■ **Required work**:
Could you output the entries that follow exactly, omitting any pictures they contain?

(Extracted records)
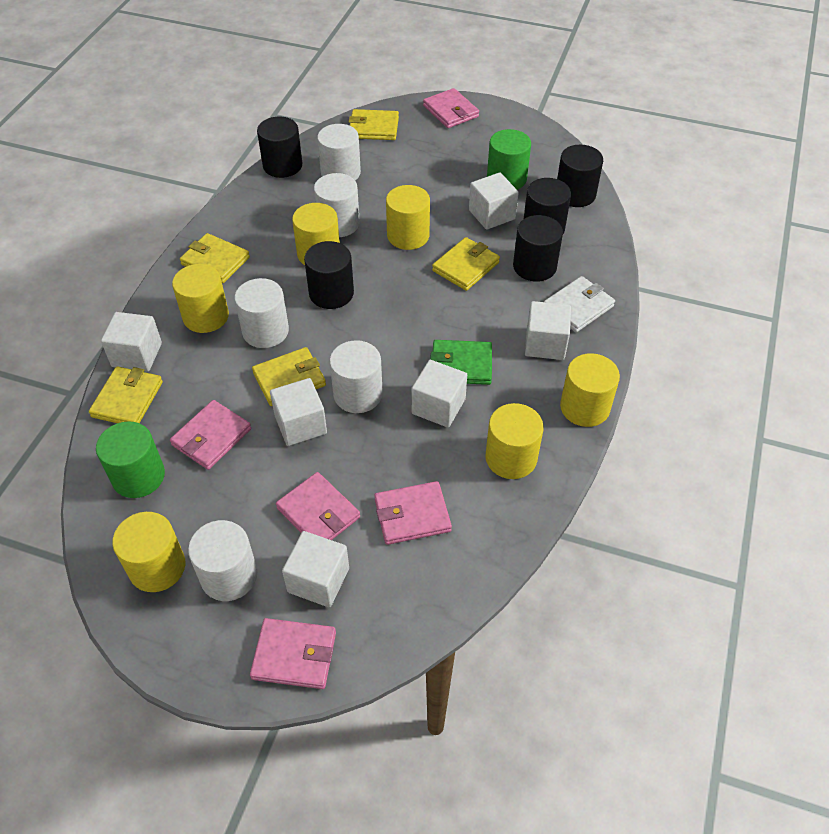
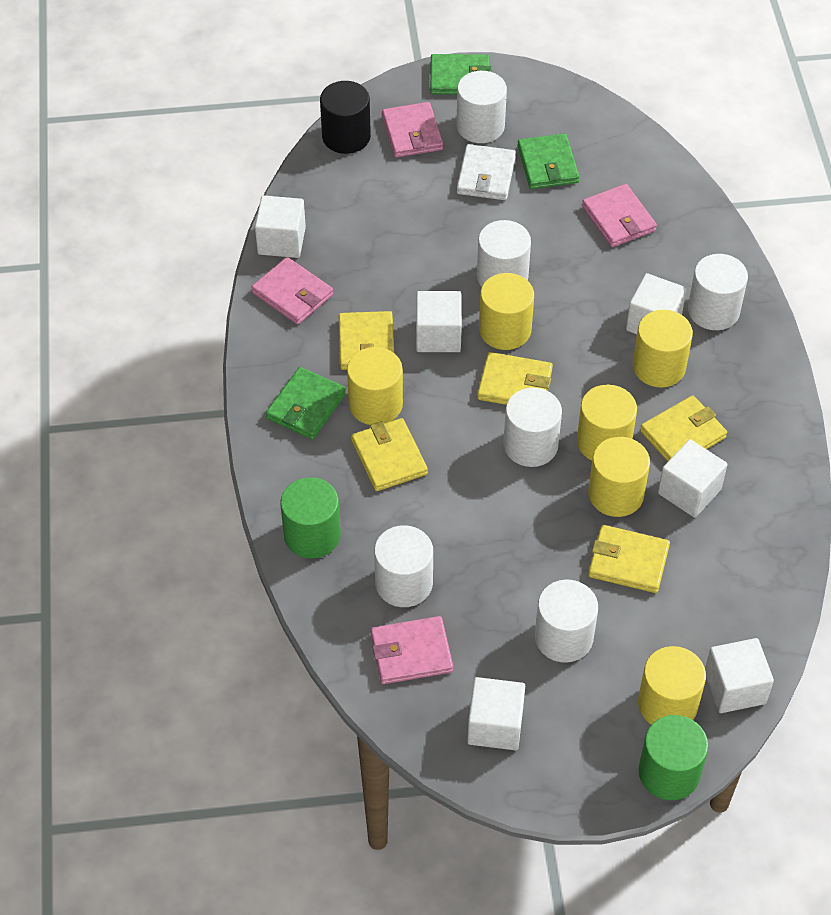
black cylinder: 5 -> 1
green wallet: 1 -> 3
pink wallet: 5 -> 4
white cylinder: 5 -> 6

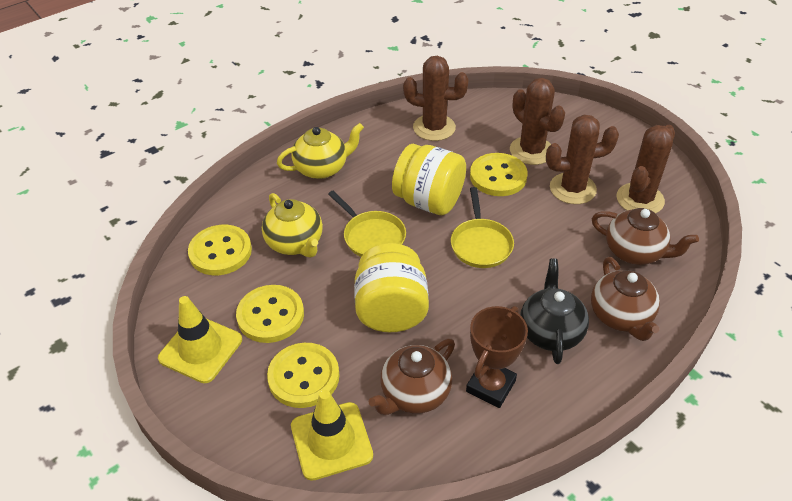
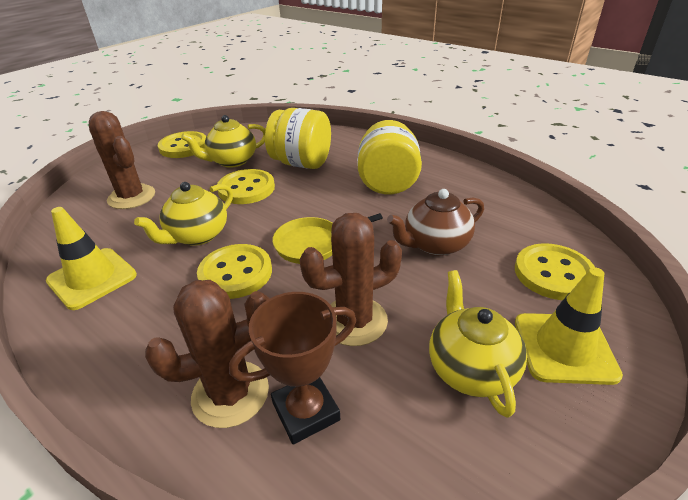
black teapot: 1 -> 0
brown cactus: 4 -> 3
brown teapot: 3 -> 1
yellow pan: 2 -> 1
yellow teapot: 2 -> 3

■ **Output below**:
black cylinder: 5 -> 1
green wallet: 1 -> 3
pink wallet: 5 -> 4
white cylinder: 5 -> 6

black teapot: 1 -> 0
brown cactus: 4 -> 3
brown teapot: 3 -> 1
yellow pan: 2 -> 1
yellow teapot: 2 -> 3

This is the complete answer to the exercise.